Assigned task - Among the entries below, find all lines that include "screwdriver" and copy them.

Stored records
━━━━━━━━
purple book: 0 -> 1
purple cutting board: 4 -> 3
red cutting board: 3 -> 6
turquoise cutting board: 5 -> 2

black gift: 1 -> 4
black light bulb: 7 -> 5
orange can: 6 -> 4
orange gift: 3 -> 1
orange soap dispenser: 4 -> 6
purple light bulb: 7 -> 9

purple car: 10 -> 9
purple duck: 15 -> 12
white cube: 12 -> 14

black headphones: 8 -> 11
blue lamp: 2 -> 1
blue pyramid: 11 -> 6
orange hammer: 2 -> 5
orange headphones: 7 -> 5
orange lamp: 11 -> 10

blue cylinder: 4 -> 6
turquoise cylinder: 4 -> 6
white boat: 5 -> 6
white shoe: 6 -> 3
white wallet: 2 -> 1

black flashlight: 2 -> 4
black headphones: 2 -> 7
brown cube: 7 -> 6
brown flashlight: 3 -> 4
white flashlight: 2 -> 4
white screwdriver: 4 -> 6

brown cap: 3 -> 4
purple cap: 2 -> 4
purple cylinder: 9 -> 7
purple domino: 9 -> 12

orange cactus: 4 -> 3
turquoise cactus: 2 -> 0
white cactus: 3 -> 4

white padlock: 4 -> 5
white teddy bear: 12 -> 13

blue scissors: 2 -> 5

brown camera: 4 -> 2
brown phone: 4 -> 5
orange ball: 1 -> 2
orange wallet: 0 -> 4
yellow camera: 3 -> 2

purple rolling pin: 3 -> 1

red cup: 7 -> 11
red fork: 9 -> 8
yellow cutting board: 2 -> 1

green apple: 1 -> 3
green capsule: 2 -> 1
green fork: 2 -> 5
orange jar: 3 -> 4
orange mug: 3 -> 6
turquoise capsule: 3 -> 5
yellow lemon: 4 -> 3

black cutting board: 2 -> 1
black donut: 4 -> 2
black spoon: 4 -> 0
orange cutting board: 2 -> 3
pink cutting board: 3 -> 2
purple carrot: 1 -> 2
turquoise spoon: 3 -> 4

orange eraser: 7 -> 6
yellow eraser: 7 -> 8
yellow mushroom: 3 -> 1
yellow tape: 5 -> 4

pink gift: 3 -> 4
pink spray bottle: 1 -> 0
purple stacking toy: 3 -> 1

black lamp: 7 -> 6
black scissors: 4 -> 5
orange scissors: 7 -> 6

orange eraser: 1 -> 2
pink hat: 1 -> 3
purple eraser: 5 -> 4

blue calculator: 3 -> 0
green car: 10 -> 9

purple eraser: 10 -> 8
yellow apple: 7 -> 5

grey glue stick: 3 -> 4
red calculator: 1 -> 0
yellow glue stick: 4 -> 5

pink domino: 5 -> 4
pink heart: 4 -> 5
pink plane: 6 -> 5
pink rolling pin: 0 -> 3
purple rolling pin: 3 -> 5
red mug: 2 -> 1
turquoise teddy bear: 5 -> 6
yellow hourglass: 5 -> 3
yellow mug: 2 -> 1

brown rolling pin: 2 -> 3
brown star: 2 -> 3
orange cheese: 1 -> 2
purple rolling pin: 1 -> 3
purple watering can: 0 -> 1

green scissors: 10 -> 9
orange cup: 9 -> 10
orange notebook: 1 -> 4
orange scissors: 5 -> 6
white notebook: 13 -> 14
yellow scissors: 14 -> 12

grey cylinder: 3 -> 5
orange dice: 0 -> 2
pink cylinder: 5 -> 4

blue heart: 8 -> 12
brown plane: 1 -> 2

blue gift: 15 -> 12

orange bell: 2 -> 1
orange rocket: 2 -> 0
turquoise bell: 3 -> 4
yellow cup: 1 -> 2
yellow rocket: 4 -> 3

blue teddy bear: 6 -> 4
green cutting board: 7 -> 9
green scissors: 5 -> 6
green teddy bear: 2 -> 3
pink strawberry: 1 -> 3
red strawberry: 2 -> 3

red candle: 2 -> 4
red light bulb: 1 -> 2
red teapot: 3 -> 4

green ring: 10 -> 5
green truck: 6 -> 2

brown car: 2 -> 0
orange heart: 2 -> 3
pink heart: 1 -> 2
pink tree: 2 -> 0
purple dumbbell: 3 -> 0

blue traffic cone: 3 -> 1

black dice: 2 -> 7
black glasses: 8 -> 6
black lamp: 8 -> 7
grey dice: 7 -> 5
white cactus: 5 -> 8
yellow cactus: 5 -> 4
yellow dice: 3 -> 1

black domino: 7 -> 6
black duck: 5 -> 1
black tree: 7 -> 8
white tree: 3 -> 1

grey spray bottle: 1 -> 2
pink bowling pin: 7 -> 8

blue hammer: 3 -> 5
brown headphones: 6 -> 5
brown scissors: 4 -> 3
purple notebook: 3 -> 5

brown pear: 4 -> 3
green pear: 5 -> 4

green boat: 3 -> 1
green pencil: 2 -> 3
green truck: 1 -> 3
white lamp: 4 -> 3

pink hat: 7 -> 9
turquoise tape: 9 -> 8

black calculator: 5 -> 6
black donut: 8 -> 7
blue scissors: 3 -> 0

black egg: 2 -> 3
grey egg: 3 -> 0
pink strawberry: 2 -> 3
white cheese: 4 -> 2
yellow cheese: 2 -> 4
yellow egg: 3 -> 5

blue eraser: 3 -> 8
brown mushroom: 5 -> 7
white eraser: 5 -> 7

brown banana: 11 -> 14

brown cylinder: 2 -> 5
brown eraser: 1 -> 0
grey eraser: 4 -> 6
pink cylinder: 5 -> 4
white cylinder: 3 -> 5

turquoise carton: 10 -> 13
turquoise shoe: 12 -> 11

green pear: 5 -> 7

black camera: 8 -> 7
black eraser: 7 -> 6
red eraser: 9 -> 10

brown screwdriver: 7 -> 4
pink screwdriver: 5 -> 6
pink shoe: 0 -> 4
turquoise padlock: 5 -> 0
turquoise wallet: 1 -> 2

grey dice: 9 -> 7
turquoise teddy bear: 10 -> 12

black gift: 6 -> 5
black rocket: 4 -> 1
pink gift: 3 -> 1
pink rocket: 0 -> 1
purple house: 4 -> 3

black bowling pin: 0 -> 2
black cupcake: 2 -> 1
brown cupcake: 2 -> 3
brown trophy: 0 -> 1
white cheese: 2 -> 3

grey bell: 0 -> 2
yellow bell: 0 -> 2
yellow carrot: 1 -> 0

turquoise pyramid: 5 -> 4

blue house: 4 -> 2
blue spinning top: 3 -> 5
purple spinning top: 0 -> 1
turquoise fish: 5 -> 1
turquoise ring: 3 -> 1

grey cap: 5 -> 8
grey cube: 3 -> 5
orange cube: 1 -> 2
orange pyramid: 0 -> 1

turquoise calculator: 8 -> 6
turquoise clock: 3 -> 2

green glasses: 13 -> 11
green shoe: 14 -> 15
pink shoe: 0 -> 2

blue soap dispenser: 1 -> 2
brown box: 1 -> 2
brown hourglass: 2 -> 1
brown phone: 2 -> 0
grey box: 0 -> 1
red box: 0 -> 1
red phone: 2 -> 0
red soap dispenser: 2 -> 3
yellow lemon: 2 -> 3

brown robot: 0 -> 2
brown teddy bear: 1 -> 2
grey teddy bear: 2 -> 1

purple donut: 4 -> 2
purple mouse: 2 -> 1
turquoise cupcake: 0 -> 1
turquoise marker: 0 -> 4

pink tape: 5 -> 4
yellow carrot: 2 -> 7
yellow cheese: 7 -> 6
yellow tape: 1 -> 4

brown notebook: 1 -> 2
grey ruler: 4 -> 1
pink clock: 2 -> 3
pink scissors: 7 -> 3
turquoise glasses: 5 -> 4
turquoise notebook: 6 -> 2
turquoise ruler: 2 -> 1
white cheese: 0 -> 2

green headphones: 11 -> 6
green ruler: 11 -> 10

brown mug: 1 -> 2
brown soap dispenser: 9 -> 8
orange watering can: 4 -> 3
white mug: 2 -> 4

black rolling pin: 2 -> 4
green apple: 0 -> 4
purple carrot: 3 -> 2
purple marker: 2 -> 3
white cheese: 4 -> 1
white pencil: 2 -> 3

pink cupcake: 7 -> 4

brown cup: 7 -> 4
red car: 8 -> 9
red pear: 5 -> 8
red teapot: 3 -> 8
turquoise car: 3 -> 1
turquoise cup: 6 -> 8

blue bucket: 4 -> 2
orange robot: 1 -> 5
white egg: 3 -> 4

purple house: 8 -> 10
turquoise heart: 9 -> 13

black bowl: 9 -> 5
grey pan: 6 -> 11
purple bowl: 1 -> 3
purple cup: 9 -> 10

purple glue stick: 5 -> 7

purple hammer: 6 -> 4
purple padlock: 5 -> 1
━━━━━━━━
Task output -
white screwdriver: 4 -> 6
brown screwdriver: 7 -> 4
pink screwdriver: 5 -> 6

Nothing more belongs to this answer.